EXERCISE INPUTS:
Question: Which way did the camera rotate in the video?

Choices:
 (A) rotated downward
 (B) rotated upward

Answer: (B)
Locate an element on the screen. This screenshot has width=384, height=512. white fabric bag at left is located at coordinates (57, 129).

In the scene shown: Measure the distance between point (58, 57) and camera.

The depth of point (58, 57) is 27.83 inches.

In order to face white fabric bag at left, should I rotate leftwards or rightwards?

WHAT TO WORK ON:
Rewrite all the rows above, changing each "white fabric bag" to "canvas tote" and keeping everything else the same.

EXERCISE SOLUTION:
Question: Which way did the camera rotate in the video?

Choices:
 (A) rotated downward
 (B) rotated upward

Answer: (B)
Locate an element on the screen. This screenshot has width=384, height=512. canvas tote at left is located at coordinates (57, 129).

In the scene shown: Measure the distance between point (58, 57) and camera.

The depth of point (58, 57) is 27.83 inches.

In order to face canvas tote at left, should I rotate leftwards or rightwards?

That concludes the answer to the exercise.